- Directions for this task: Please repeat the data below word for word, from the line with "Looking at this image, which" up to and including the line with "Looking at this image, based".

- Dataset content:
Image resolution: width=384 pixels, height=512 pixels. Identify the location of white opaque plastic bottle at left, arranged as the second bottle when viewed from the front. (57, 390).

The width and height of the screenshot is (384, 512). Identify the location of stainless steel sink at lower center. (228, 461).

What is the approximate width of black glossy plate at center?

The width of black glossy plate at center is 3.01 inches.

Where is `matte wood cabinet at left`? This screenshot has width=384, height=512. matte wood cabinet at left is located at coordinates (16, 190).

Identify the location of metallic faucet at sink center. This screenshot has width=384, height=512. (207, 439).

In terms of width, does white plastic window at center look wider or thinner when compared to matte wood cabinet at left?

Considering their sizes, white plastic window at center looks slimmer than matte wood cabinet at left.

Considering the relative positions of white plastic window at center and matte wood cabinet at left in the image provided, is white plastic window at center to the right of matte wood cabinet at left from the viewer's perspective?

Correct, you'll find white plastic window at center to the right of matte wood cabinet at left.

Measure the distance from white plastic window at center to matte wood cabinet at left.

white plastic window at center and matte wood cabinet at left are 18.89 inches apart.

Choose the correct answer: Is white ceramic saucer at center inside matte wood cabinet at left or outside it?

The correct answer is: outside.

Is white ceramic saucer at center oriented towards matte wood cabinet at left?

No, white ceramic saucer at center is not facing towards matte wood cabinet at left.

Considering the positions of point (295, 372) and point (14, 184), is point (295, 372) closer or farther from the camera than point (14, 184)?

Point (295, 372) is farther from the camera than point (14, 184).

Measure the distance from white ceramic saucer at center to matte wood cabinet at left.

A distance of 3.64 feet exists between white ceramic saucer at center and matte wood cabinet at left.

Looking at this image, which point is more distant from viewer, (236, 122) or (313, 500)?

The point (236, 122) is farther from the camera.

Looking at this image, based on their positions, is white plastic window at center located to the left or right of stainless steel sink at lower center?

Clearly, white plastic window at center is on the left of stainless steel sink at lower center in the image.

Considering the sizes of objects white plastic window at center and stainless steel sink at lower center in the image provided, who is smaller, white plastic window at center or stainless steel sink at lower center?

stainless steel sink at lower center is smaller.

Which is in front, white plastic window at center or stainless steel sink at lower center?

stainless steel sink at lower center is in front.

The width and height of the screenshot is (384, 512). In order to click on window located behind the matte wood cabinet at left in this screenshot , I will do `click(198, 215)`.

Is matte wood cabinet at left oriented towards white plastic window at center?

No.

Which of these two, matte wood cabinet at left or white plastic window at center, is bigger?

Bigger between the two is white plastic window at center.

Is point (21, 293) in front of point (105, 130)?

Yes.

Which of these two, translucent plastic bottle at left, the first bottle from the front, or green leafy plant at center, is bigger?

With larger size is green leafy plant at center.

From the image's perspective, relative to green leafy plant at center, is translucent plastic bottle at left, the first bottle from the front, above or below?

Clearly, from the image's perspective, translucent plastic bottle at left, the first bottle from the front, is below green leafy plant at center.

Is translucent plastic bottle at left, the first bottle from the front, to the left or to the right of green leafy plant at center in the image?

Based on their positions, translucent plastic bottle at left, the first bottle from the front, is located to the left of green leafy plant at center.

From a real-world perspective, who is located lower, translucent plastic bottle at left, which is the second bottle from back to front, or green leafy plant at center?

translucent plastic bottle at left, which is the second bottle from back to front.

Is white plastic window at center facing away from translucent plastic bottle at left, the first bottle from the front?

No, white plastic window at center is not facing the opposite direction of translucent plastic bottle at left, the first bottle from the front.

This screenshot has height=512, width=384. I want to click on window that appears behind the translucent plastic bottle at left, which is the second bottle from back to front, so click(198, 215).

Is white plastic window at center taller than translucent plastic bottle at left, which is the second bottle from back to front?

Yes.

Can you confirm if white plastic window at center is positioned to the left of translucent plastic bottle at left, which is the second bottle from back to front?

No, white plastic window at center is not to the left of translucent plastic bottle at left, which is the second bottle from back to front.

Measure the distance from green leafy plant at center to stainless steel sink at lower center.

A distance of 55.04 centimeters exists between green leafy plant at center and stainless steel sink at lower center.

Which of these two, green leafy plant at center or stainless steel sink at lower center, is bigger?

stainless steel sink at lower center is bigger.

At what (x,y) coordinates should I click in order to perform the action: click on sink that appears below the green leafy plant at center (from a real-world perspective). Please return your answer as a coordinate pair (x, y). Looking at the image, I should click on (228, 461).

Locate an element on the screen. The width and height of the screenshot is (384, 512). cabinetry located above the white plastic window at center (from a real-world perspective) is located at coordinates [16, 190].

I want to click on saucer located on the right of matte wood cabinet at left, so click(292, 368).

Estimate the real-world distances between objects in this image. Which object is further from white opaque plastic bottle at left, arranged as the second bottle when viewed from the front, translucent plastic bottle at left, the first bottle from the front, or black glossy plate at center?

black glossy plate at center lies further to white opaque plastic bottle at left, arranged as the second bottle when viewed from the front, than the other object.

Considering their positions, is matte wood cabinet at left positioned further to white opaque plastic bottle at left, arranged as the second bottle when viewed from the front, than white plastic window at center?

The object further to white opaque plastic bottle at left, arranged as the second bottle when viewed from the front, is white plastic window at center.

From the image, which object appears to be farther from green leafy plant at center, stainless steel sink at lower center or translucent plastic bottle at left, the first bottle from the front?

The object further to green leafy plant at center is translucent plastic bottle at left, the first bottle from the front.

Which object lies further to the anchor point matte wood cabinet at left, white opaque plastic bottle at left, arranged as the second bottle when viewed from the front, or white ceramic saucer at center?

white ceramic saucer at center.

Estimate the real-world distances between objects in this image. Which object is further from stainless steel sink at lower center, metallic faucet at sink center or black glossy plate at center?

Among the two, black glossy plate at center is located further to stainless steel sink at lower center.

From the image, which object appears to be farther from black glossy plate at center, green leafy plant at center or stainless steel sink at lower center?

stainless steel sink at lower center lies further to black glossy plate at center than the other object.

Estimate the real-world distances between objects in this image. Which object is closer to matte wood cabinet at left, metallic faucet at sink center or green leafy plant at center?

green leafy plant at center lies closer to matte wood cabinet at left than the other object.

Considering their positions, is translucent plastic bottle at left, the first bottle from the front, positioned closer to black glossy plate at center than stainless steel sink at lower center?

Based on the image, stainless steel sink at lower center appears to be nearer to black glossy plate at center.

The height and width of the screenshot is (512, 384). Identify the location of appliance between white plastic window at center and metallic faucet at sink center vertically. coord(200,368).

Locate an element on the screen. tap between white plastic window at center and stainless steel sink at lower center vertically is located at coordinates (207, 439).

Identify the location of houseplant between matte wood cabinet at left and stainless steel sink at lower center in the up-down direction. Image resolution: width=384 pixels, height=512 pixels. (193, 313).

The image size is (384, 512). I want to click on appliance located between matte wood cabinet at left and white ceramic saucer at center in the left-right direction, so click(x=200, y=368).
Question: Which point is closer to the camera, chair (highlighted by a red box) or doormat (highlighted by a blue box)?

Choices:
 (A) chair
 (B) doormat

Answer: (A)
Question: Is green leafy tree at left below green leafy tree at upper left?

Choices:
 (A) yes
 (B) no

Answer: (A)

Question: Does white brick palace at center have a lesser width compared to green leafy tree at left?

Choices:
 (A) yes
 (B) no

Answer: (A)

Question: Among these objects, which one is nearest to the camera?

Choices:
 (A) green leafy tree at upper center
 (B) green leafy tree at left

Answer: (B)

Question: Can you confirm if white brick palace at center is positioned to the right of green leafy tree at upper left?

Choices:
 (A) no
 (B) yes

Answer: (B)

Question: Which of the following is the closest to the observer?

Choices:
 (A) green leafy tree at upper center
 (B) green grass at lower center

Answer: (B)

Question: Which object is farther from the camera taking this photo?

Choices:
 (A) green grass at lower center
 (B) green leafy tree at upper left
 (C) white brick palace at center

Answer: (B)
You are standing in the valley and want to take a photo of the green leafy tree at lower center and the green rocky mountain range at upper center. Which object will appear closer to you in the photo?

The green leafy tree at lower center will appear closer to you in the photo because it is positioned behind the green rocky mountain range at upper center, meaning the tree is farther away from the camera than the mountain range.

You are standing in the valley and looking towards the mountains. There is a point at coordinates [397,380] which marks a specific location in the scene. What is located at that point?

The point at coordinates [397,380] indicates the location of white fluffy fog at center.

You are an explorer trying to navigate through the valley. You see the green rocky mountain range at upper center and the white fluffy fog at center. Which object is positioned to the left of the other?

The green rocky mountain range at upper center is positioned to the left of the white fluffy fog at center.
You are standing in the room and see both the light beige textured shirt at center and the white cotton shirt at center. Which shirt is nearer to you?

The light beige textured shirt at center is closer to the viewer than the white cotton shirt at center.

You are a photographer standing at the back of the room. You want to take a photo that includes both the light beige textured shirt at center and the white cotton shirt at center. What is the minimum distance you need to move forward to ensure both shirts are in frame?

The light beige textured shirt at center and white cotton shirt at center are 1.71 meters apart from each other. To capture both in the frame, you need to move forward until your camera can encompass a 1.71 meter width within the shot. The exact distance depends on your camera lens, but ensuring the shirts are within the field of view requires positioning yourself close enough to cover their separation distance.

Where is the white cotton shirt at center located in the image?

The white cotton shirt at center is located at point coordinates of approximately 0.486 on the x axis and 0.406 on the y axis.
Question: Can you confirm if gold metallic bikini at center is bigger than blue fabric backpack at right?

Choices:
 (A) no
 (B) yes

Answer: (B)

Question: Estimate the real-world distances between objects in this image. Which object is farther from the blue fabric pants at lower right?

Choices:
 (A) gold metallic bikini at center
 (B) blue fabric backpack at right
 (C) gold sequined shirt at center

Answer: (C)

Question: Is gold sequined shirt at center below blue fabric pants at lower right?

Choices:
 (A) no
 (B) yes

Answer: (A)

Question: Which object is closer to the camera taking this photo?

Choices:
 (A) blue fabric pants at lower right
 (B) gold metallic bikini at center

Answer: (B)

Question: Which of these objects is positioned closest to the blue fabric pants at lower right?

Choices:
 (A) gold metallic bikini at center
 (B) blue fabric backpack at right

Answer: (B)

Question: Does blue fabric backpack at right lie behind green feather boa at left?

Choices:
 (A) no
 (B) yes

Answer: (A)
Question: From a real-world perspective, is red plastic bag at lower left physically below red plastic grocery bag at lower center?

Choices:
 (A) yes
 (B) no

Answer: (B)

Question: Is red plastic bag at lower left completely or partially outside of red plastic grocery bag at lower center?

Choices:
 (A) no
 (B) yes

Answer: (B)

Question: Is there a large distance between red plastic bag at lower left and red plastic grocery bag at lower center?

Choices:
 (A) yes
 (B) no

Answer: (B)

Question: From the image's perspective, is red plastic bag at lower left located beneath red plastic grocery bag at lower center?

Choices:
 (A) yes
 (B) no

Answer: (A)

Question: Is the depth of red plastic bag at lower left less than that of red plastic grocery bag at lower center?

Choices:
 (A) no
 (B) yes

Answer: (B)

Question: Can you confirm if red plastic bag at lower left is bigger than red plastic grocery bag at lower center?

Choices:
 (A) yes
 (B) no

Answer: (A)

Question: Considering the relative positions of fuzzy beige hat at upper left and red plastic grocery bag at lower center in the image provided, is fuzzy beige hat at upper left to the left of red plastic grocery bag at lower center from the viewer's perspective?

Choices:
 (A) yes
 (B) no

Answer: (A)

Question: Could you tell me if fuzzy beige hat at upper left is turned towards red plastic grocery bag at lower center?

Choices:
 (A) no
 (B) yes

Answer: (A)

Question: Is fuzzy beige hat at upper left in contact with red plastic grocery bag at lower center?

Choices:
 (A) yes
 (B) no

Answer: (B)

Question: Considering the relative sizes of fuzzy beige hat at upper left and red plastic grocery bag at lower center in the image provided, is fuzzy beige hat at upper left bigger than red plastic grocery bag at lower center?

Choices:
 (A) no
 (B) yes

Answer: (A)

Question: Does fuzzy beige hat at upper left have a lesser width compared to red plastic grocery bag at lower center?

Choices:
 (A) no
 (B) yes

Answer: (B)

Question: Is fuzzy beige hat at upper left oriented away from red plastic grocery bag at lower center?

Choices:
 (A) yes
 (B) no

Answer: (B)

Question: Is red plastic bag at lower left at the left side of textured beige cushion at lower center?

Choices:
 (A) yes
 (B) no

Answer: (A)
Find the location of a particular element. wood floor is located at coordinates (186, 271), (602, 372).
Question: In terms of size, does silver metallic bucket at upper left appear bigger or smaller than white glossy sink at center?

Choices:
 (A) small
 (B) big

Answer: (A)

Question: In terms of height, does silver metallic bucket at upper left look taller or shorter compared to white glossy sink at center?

- Written solution:
Looking at this image, which point is more distant from viewer, (236, 122) or (313, 500)?

The point (236, 122) is farther from the camera.

Looking at this image, based on their positions, is white plastic window at center located to the left or right of stainless steel sink at lower center?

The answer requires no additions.